Would you output the following records verbatim and skip the images in them?

[PROVIDED DATA]

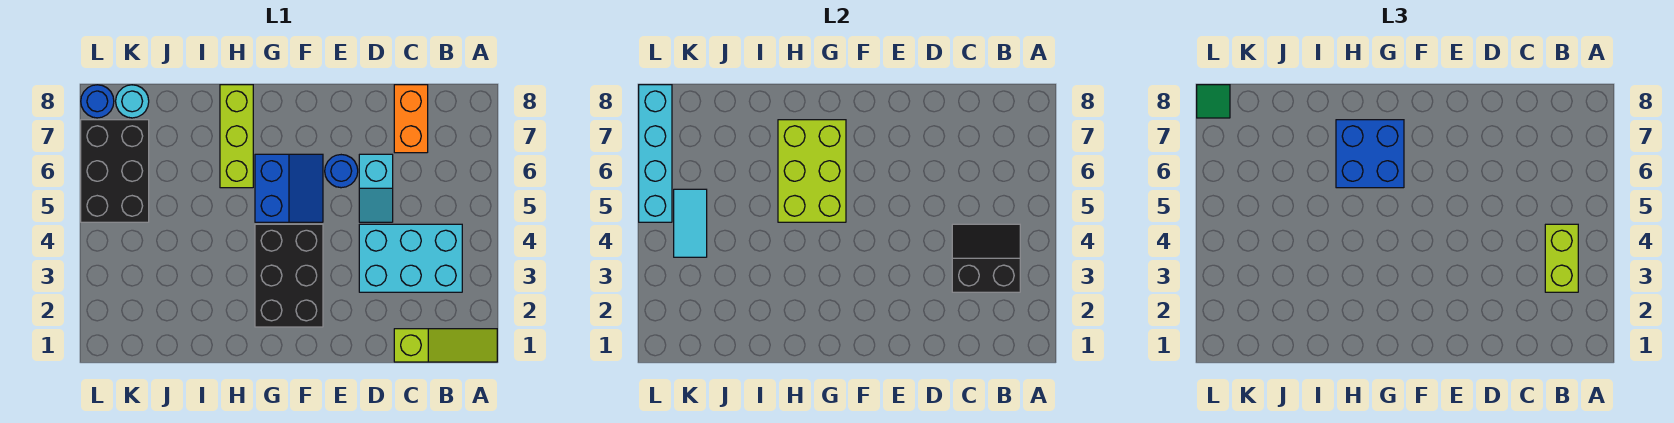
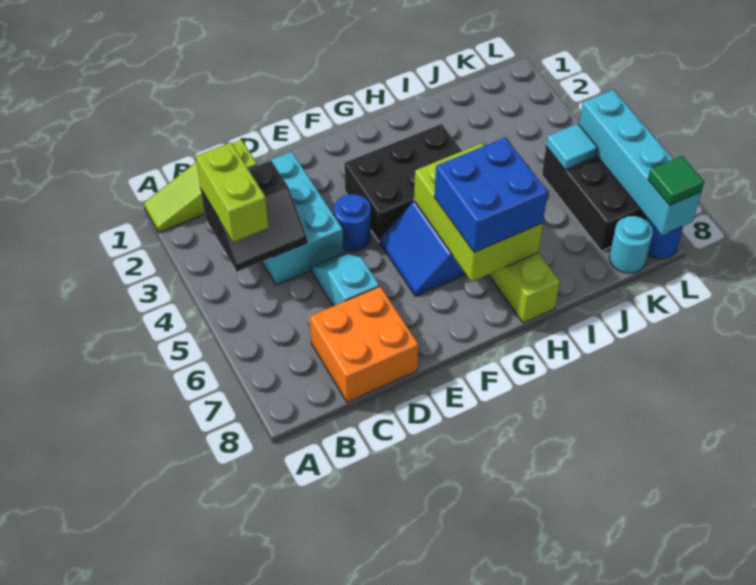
cyan 2x3 brick [359,224,462,292] -> cyan 2x3 brick turned to [248,152,343,285]
orange 1x2 brick [394,85,428,153] -> orange 2x2 brick [310,286,418,402]
blue 1x1 round brick [325,155,358,188] -> blue 1x1 round brick moved to [334,194,371,251]
black 2x3 brick [255,224,323,327] -> black 2x3 brick turned to [344,124,462,242]
cyan 1x2 tile [674,189,707,257] -> cyan 1x1 tile [546,124,597,170]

[/PROVIDED DATA]

> _WRITTEN RESPONSE_:
cyan 2x3 brick [359,224,462,292] -> cyan 2x3 brick turned to [248,152,343,285]
orange 1x2 brick [394,85,428,153] -> orange 2x2 brick [310,286,418,402]
blue 1x1 round brick [325,155,358,188] -> blue 1x1 round brick moved to [334,194,371,251]
black 2x3 brick [255,224,323,327] -> black 2x3 brick turned to [344,124,462,242]
cyan 1x2 tile [674,189,707,257] -> cyan 1x1 tile [546,124,597,170]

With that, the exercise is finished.